▸ What is required
Where an image appears, leave it out; otherwise repeat the data exactly.

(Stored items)
"""

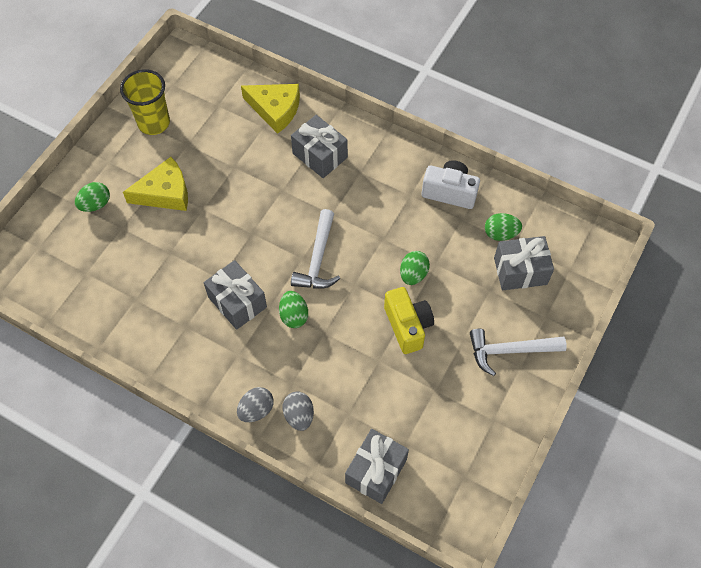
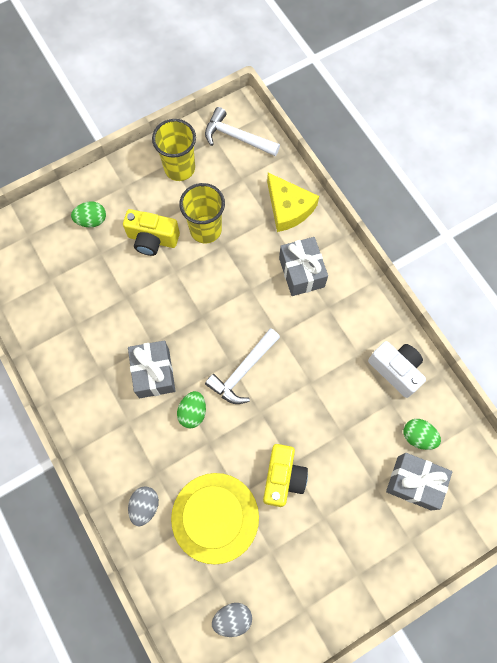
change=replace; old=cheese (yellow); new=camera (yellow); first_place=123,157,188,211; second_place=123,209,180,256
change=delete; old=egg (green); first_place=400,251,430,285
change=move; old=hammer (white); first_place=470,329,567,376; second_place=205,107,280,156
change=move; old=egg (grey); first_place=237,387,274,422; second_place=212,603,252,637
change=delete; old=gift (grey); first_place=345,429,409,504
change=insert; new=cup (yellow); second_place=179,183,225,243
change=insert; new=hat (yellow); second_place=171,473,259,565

"""

▸ Solution
change=replace; old=cheese (yellow); new=camera (yellow); first_place=123,157,188,211; second_place=123,209,180,256
change=delete; old=egg (green); first_place=400,251,430,285
change=move; old=hammer (white); first_place=470,329,567,376; second_place=205,107,280,156
change=move; old=egg (grey); first_place=237,387,274,422; second_place=212,603,252,637
change=delete; old=gift (grey); first_place=345,429,409,504
change=insert; new=cup (yellow); second_place=179,183,225,243
change=insert; new=hat (yellow); second_place=171,473,259,565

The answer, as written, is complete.